Exercise task: Return every row below unchanged, in the same order.

Information given:
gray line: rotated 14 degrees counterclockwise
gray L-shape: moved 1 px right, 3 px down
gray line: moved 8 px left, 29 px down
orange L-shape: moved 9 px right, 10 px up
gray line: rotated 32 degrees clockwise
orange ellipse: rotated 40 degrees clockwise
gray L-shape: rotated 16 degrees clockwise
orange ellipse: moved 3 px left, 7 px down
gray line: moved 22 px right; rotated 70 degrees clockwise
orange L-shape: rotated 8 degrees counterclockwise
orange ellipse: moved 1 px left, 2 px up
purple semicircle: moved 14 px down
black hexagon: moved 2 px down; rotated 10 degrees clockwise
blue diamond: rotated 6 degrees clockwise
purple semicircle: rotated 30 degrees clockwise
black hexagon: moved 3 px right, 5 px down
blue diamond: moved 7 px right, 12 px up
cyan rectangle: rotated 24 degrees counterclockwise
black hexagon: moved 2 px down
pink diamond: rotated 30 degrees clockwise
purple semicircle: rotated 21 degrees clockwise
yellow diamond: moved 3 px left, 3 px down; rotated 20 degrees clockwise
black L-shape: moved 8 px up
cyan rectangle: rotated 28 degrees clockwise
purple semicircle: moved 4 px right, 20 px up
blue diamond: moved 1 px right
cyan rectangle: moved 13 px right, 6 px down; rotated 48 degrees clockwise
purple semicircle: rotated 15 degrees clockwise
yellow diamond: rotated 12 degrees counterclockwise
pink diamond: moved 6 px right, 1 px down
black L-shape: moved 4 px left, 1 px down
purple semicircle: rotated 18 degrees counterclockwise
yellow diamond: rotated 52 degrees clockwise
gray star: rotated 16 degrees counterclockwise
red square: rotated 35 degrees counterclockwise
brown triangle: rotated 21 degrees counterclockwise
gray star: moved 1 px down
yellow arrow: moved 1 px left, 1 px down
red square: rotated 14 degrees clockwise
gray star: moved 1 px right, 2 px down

Written response:
gray line: rotated 14 degrees counterclockwise
gray L-shape: moved 1 px right, 3 px down
gray line: moved 8 px left, 29 px down
orange L-shape: moved 9 px right, 10 px up
gray line: rotated 32 degrees clockwise
orange ellipse: rotated 40 degrees clockwise
gray L-shape: rotated 16 degrees clockwise
orange ellipse: moved 3 px left, 7 px down
gray line: moved 22 px right; rotated 70 degrees clockwise
orange L-shape: rotated 8 degrees counterclockwise
orange ellipse: moved 1 px left, 2 px up
purple semicircle: moved 14 px down
black hexagon: moved 2 px down; rotated 10 degrees clockwise
blue diamond: rotated 6 degrees clockwise
purple semicircle: rotated 30 degrees clockwise
black hexagon: moved 3 px right, 5 px down
blue diamond: moved 7 px right, 12 px up
cyan rectangle: rotated 24 degrees counterclockwise
black hexagon: moved 2 px down
pink diamond: rotated 30 degrees clockwise
purple semicircle: rotated 21 degrees clockwise
yellow diamond: moved 3 px left, 3 px down; rotated 20 degrees clockwise
black L-shape: moved 8 px up
cyan rectangle: rotated 28 degrees clockwise
purple semicircle: moved 4 px right, 20 px up
blue diamond: moved 1 px right
cyan rectangle: moved 13 px right, 6 px down; rotated 48 degrees clockwise
purple semicircle: rotated 15 degrees clockwise
yellow diamond: rotated 12 degrees counterclockwise
pink diamond: moved 6 px right, 1 px down
black L-shape: moved 4 px left, 1 px down
purple semicircle: rotated 18 degrees counterclockwise
yellow diamond: rotated 52 degrees clockwise
gray star: rotated 16 degrees counterclockwise
red square: rotated 35 degrees counterclockwise
brown triangle: rotated 21 degrees counterclockwise
gray star: moved 1 px down
yellow arrow: moved 1 px left, 1 px down
red square: rotated 14 degrees clockwise
gray star: moved 1 px right, 2 px down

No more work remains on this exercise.